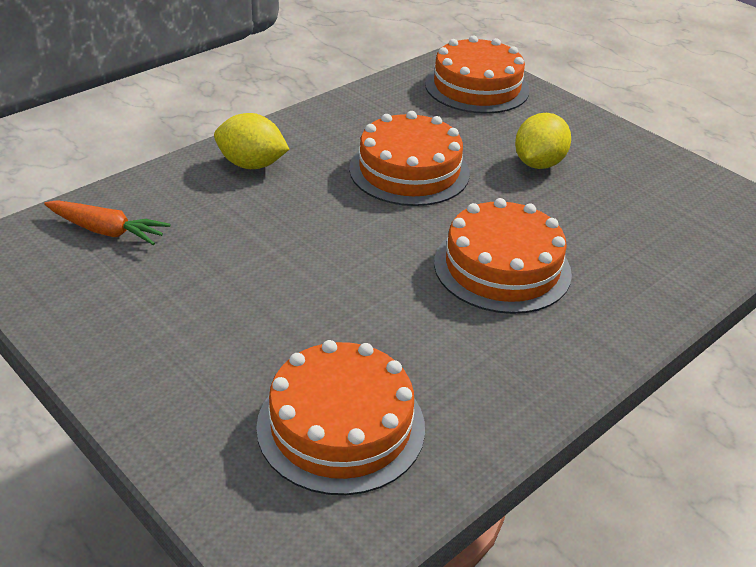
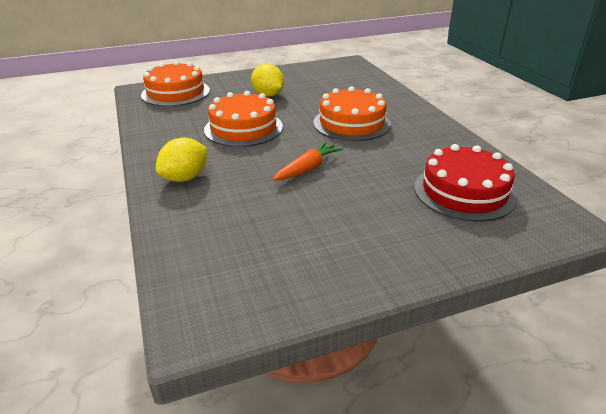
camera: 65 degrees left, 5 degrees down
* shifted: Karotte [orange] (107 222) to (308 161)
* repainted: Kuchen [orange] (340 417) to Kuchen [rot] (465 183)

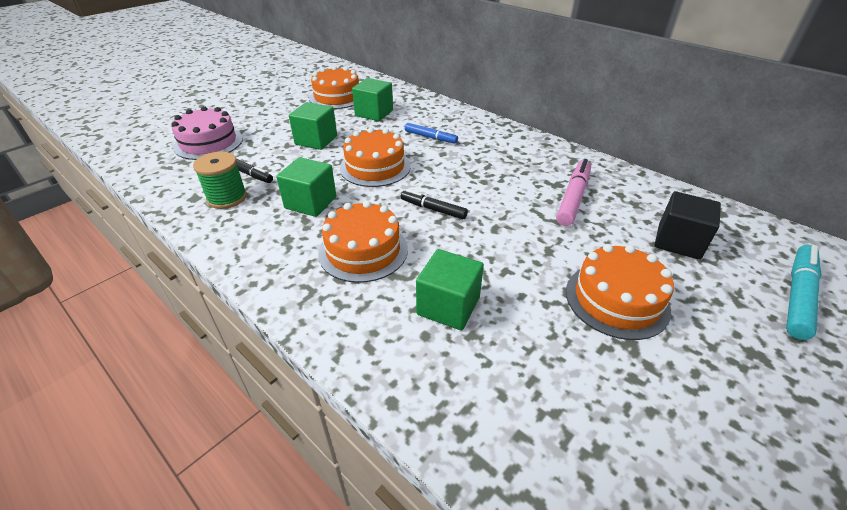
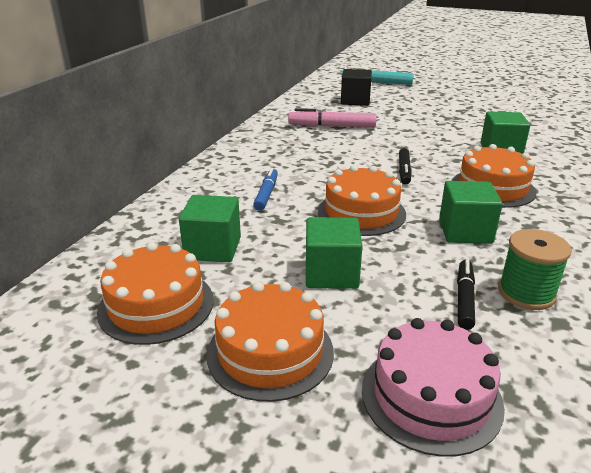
camera: 110 degrees left, 10 degrees down
* shifted: Kuchen [orange] (620 292) to (270 342)

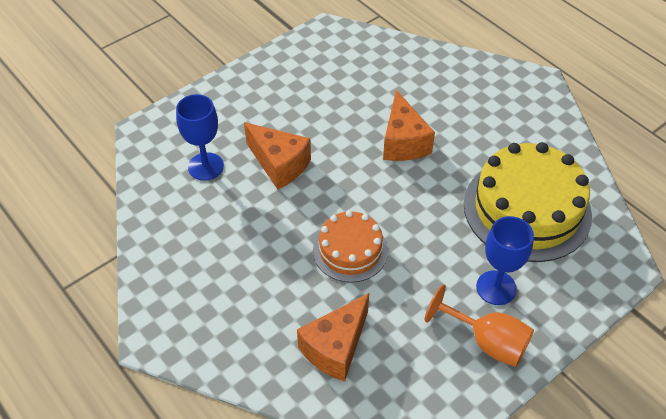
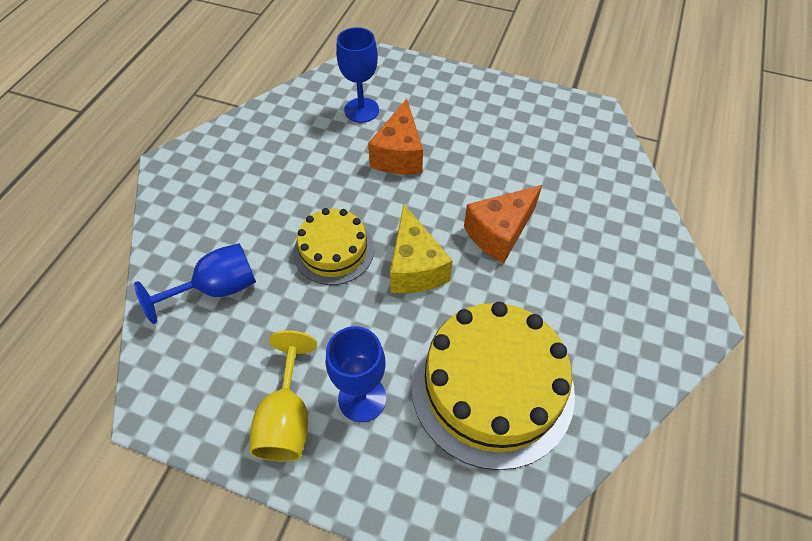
camera: 60 degrees right, 5 degrees up
* swapped: Käse [orange] (333 337) to Kelch [blau] (195 283)
* repainted: Kelch [orange] (479 325) to Kelch [gelb] (283 395)
* repainted: Kuchen [orange] (350 246) to Kuchen [gelb] (334 246)
* new: Käse [gelb] (421 248)

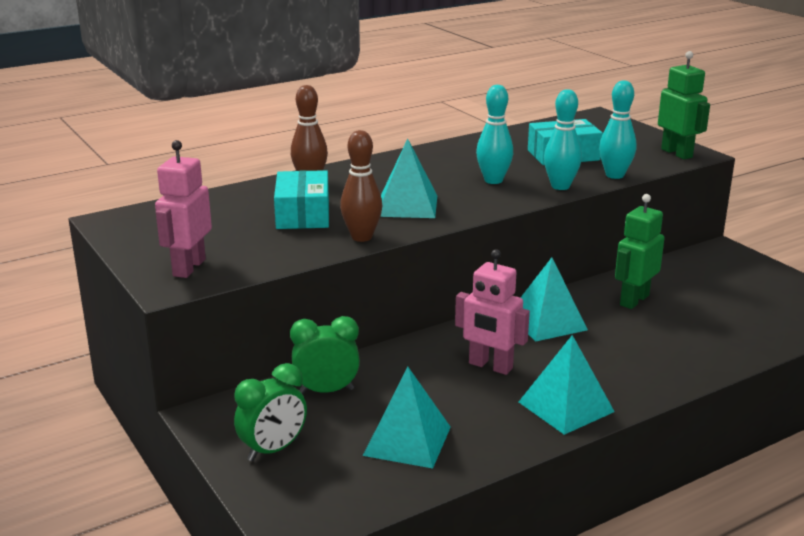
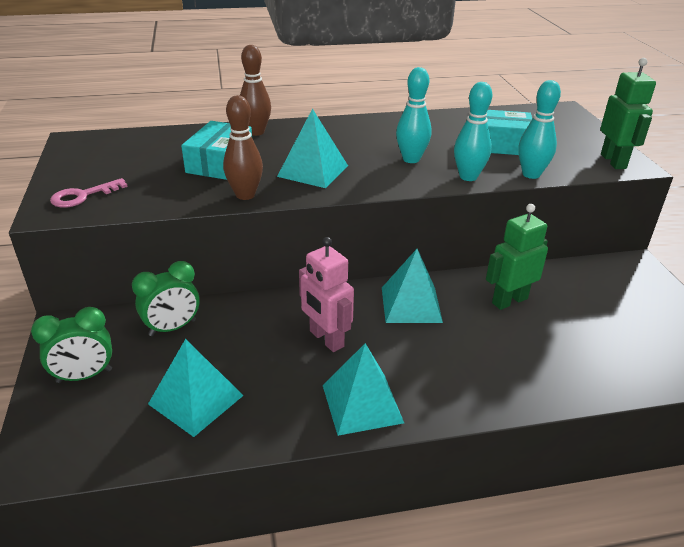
camera: 20 degrees right, 10 degrees up
* swapped: Roboter [rosa] (183 209) to Schlüssel [rosa] (89 193)
* rotated: Wecker [grün] (325 355) = (165 298) 135 degrees clockwise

◇ ◇ ◇ ◇ ◇ ◇ ◇

The task:
What lines in the listing above contain the word "Kelch"? Show each one.

The completed task:
* swapped: Käse [orange] (333 337) to Kelch [blau] (195 283)
* repainted: Kelch [orange] (479 325) to Kelch [gelb] (283 395)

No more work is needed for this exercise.